(Data excerpts)
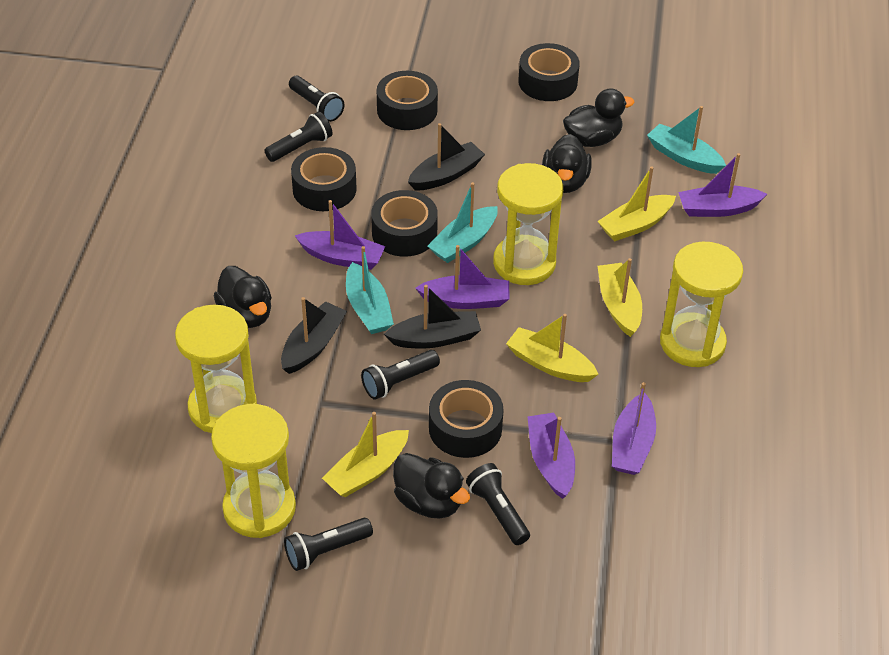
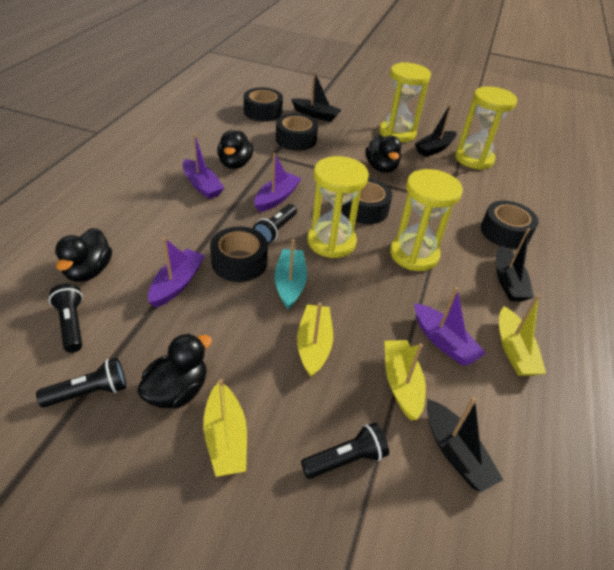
black boat: 3 -> 4
black flashlight: 5 -> 4
purple boat: 5 -> 4
turquoise boat: 3 -> 1

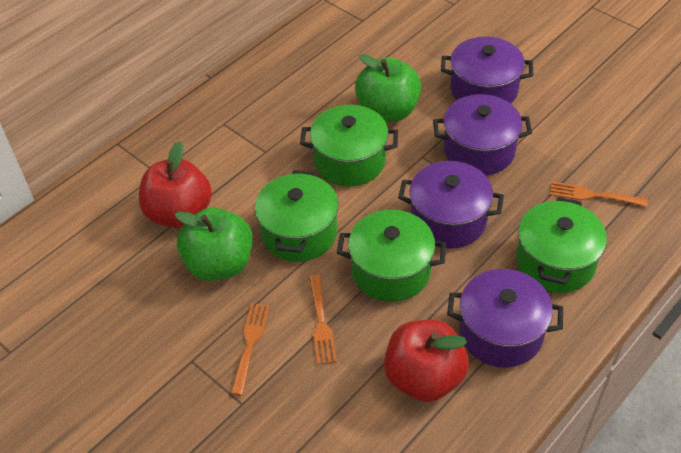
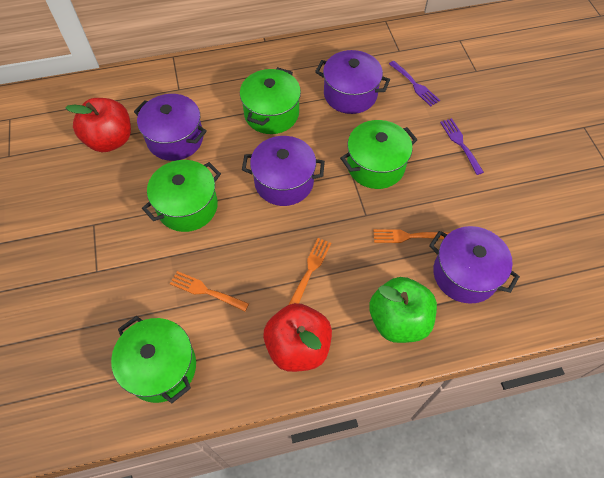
green apple: 2 -> 1
purple fork: 0 -> 2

**REQUIRED ACTION:**
In the copy, include each entry exactly as written and none of the pictures.

**ANSWER AREA:**
black boat: 3 -> 4
black flashlight: 5 -> 4
purple boat: 5 -> 4
turquoise boat: 3 -> 1

green apple: 2 -> 1
purple fork: 0 -> 2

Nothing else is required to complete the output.